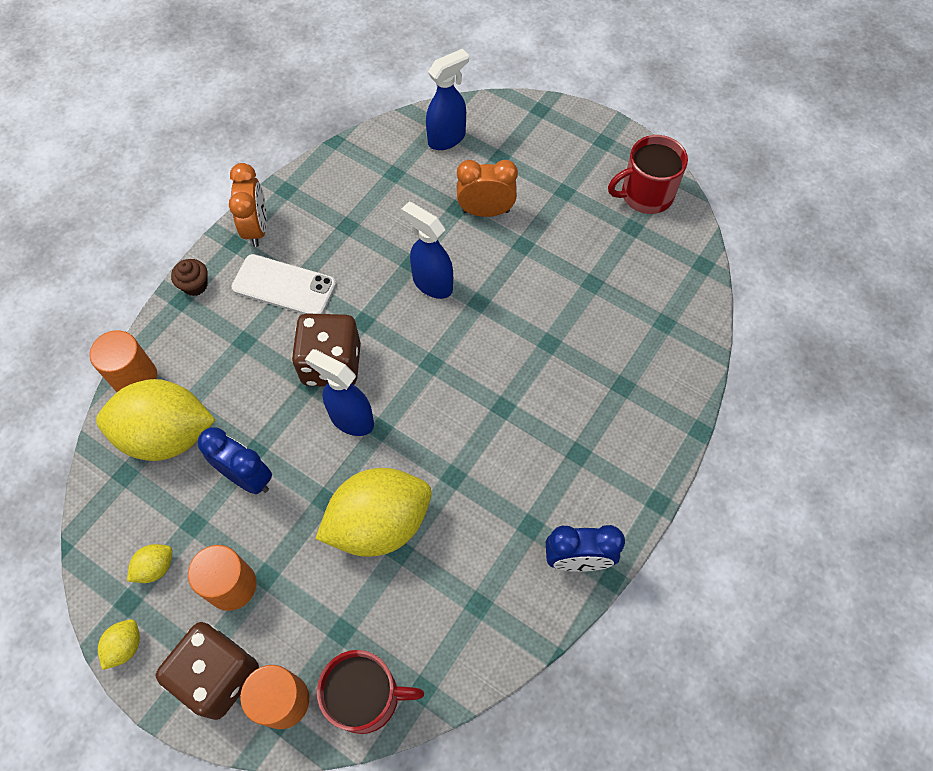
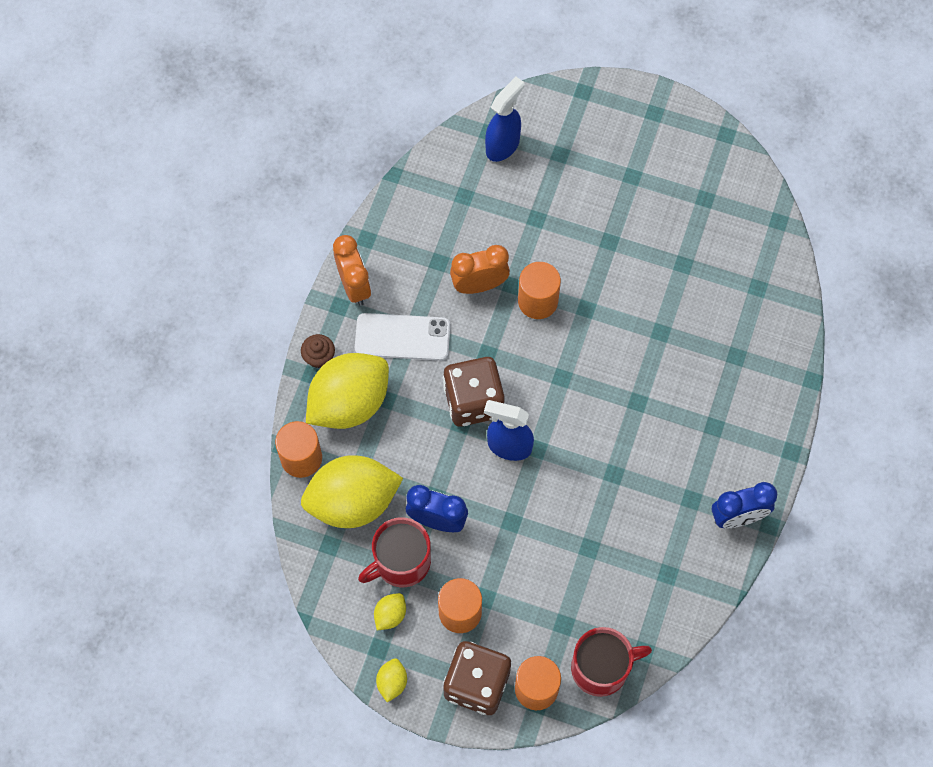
camera: 15 degrees left, 5 degrees up
(379, 524) = (564, 530): yellow lemon -> yellow lemon (349, 402)
(432, 283) = (538, 301): blue spray bottle -> orange cylinder
(485, 211) = (564, 215): orange clock -> orange clock (479, 285)
(645, 195) = (708, 161): red mug -> red mug (401, 562)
_ _ _ _
» **WORK REQUEST**: Return the final stretch of the listing exactly, starting with the line that contains "(485, 211) = (564, 215): orange" and ending with the last line.

» **RESPONSE TO THE EXERCISE**:
(485, 211) = (564, 215): orange clock -> orange clock (479, 285)
(645, 195) = (708, 161): red mug -> red mug (401, 562)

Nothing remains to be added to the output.